(Task item):
Work out how many lines in the data below contain the string "lime", and reply with that figure alone.

Object tracking records:
== == ==

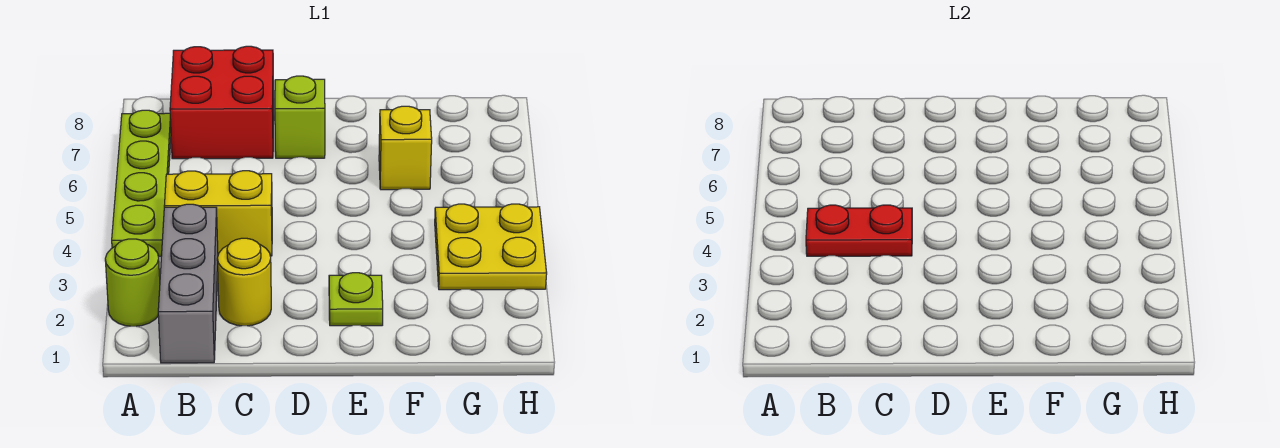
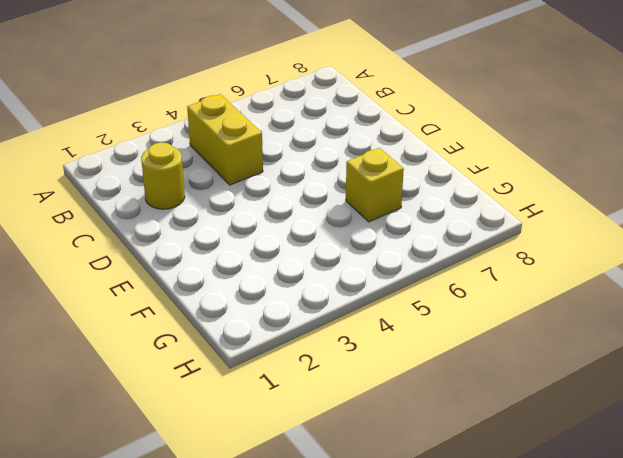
none -> lime round brick A2 level 1
none -> lime plate A4:A7 level 1

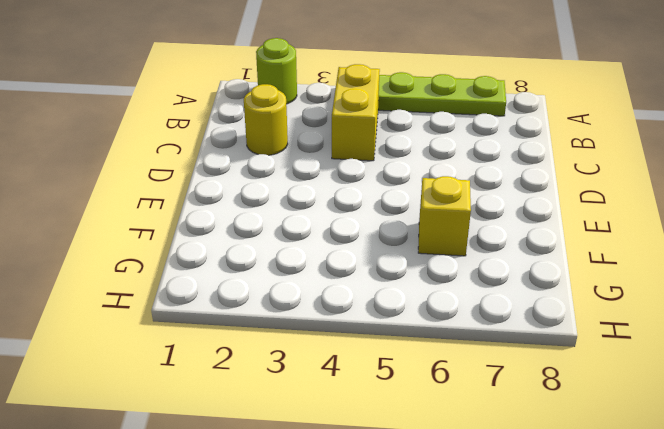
none -> grey brick B1:B3 level 1
none -> red brick B7:C8 level 1

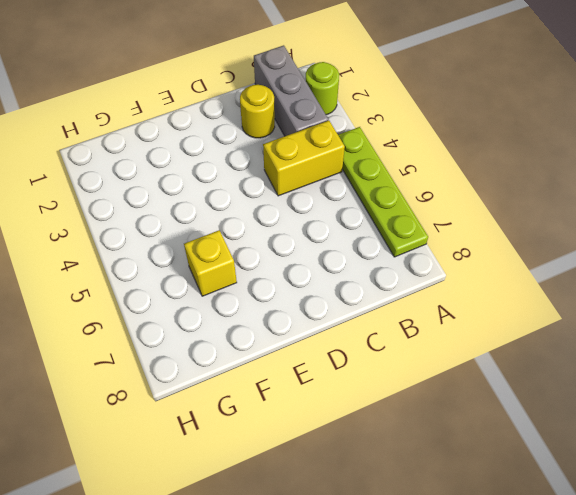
none -> red brick B7:C8 level 1
none -> lime brick D7 level 1

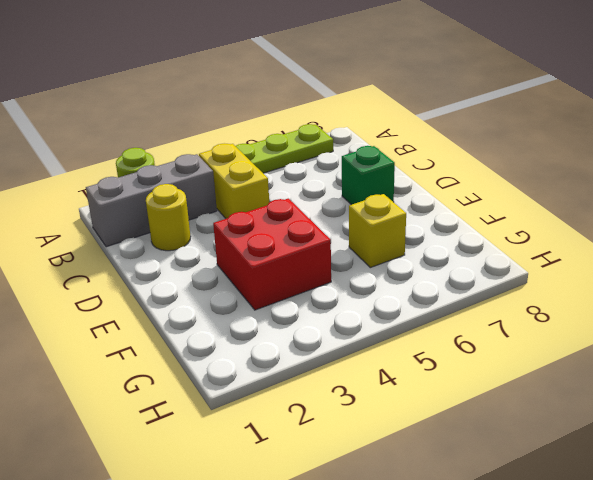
green brick D7 level 1 -> lime brick D7 level 1
red brick E3:F4 level 1 -> red brick B7:C8 level 1
none -> lime plate E2 level 1
none -> yellow plate G3:H4 level 1

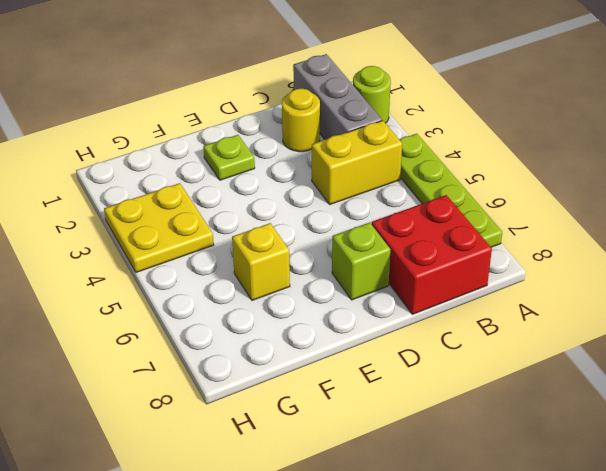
none -> red plate B4:C4 level 2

== == ==

(Answer):
5